Exercise requirements :: Go through the records line by line. Report how many lines contain "yellow", with nothing else.

Dataset records ::
^^^^^^^^^^^^^^^^
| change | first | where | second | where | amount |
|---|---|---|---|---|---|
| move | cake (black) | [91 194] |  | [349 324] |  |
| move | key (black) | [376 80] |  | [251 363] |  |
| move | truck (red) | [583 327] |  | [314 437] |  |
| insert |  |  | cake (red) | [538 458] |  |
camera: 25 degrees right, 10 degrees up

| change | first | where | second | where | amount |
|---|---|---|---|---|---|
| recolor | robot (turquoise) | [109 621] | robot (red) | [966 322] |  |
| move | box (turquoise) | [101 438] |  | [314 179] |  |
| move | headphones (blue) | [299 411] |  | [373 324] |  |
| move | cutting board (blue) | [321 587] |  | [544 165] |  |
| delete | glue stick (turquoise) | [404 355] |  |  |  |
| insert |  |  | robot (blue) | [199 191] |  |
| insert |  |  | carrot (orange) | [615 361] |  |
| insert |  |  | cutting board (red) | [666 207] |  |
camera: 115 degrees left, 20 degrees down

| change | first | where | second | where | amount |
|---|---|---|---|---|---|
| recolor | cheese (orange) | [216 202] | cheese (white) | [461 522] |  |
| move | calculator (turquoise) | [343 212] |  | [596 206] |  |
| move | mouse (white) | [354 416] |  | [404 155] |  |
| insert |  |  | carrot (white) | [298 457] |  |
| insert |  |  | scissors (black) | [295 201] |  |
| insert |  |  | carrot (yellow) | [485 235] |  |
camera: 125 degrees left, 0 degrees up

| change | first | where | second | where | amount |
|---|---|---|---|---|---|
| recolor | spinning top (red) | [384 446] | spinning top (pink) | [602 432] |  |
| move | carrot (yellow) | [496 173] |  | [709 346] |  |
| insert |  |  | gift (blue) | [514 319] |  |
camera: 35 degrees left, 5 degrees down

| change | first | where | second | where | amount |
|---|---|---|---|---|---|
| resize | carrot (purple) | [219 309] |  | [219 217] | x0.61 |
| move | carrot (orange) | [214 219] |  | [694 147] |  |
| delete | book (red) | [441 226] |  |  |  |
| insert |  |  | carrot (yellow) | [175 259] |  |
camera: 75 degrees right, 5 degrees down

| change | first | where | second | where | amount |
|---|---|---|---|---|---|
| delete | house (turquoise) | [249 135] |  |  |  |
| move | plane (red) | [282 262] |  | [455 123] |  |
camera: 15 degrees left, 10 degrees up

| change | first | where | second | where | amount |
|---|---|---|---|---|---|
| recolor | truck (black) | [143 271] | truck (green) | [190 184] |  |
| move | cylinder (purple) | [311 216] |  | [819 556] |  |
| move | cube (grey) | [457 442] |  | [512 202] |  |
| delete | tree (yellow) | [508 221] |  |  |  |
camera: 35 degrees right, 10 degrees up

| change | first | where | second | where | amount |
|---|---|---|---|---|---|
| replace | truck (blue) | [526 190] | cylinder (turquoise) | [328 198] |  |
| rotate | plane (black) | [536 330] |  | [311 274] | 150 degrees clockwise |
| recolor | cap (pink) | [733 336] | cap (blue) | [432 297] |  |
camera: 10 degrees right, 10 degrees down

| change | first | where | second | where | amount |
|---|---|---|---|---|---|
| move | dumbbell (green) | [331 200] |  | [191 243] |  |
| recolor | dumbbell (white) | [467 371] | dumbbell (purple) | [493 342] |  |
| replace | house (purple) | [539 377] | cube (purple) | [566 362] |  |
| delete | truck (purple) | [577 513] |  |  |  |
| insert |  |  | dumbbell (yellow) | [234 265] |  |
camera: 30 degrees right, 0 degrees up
^^^^^^^^^^^^^^^^
Your solution :: 5